Source records:
Segment Open
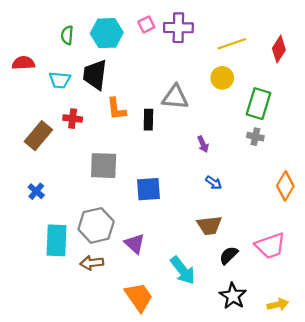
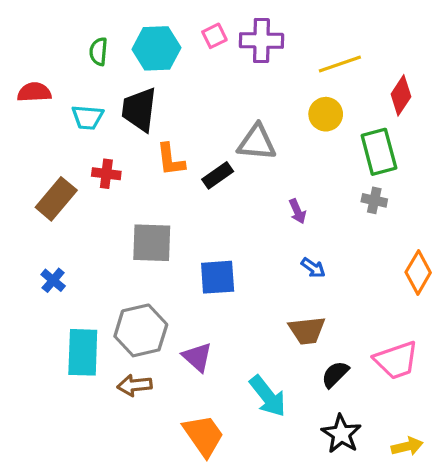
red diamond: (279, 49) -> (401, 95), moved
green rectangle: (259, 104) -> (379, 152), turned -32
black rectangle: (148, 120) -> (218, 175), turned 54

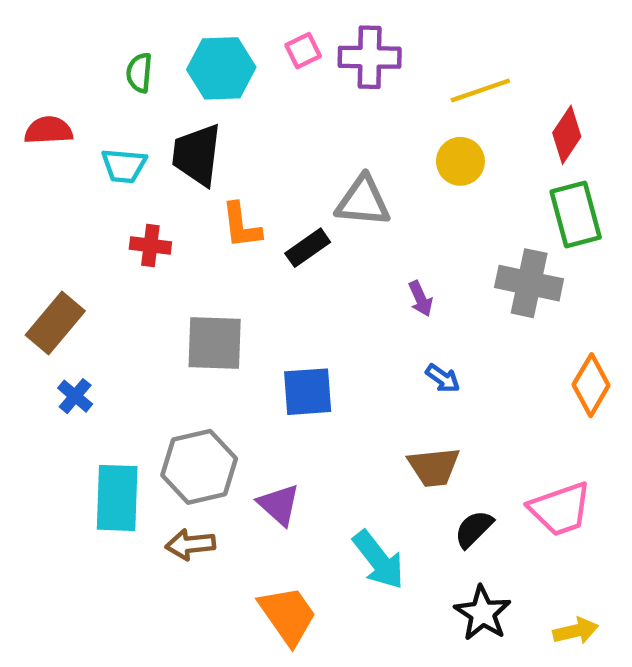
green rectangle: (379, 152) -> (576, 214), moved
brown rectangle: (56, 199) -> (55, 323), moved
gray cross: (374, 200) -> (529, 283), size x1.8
Segment Closed
◆ EXERCISE INSTRUCTIONS ◆
Having located the line containing "green rectangle: (379, 152)", set it down along with every line after it through the end of the data, reproducing each exactly.

◆ TASK RESPONSE ◆
green rectangle: (379, 152) -> (576, 214), moved
brown rectangle: (56, 199) -> (55, 323), moved
gray cross: (374, 200) -> (529, 283), size x1.8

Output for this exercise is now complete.